------ RECORD EXCERPTS

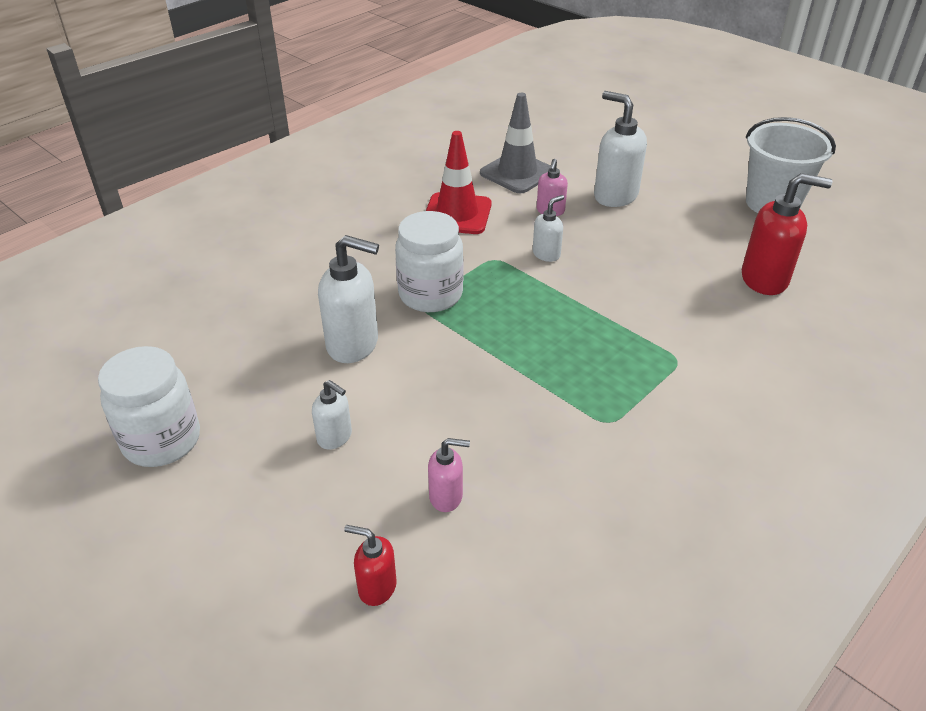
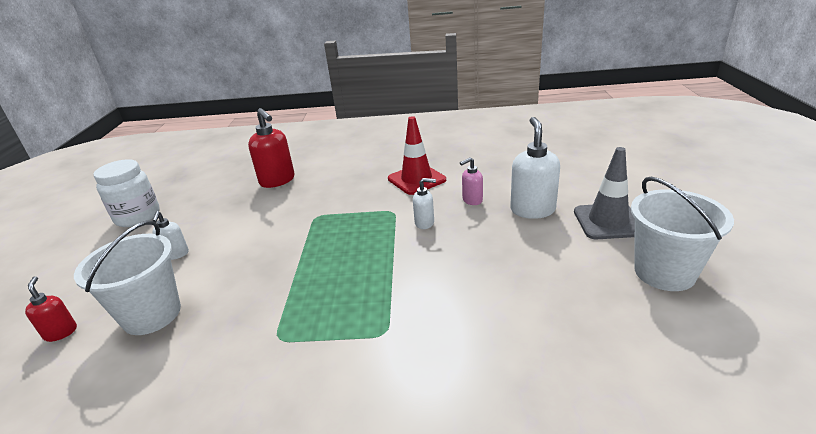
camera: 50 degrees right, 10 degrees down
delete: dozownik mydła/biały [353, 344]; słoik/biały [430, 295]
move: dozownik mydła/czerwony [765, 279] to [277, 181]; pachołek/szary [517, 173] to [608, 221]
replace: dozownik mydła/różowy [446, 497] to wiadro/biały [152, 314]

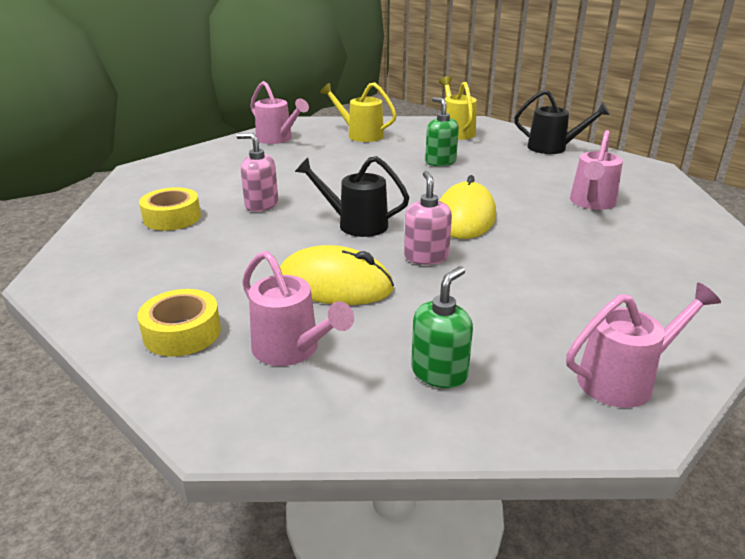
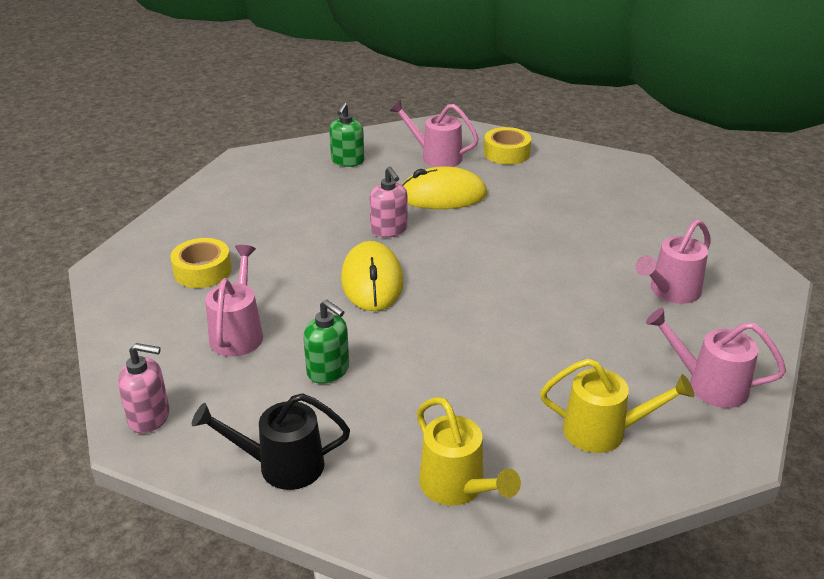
camera: 160 degrees right, 5 degrees up
delete: konewka/czarny [355, 224]
move: dozownik mydła/różowy [261, 204] to [149, 417]; taśma klejąca/żółty [172, 218] to [202, 271]; dozownik mydła/zielony [440, 162] to [328, 371]; konewka/różowy [625, 379] to [670, 292]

------------

TASK DETAILS. Transcribe all entries above exactly. Drop the pictures.

EXERCISE ANSWER.
camera: 50 degrees right, 10 degrees down
delete: dozownik mydła/biały [353, 344]; słoik/biały [430, 295]
move: dozownik mydła/czerwony [765, 279] to [277, 181]; pachołek/szary [517, 173] to [608, 221]
replace: dozownik mydła/różowy [446, 497] to wiadro/biały [152, 314]

camera: 160 degrees right, 5 degrees up
delete: konewka/czarny [355, 224]
move: dozownik mydła/różowy [261, 204] to [149, 417]; taśma klejąca/żółty [172, 218] to [202, 271]; dozownik mydła/zielony [440, 162] to [328, 371]; konewka/różowy [625, 379] to [670, 292]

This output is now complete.